INFORMATION SUPPLIED:

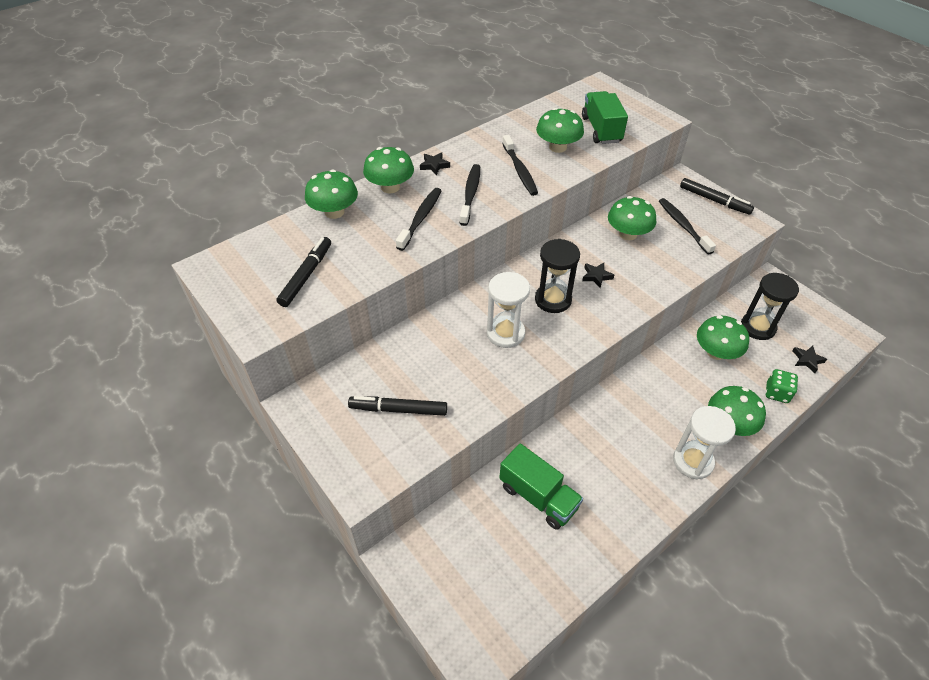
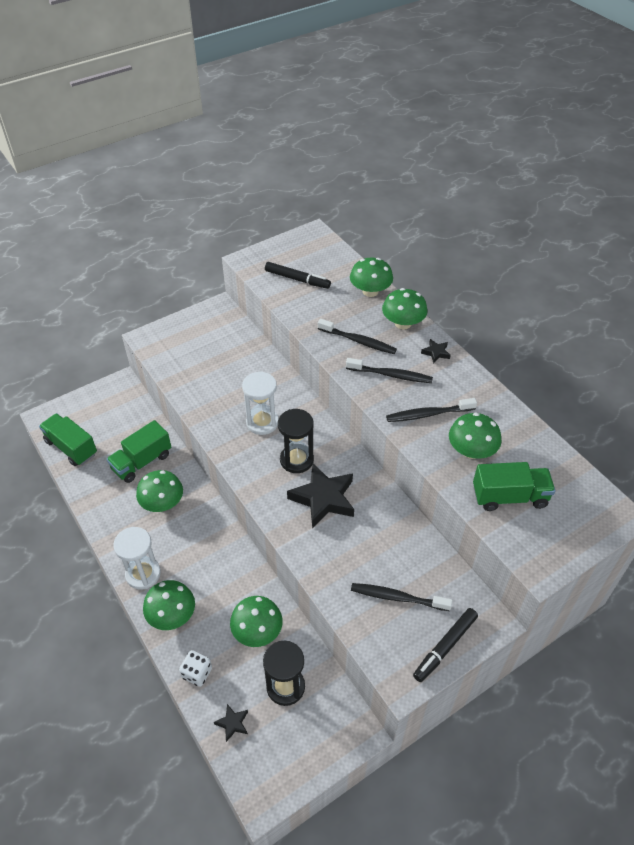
camera: 95 degrees right, 0 degrees up
(398, 409) = (202, 356): black marker -> none
(529, 599) = (71, 448): none -> green truck
(596, 276) = (323, 499): black star -> black star, size x2.22
(628, 234) = (385, 539): green mushroom -> green mushroom (162, 503)
(683, 226) = (397, 597): black toothbrush -> black toothbrush turned 150 degrees counterclockwise
(777, 393) = (197, 673): green dice -> white dice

ACTION ITEM:
Go through the listing above and return each line that includes the word "degrees".

RESULT:
camera: 95 degrees right, 0 degrees up
(683, 226) = (397, 597): black toothbrush -> black toothbrush turned 150 degrees counterclockwise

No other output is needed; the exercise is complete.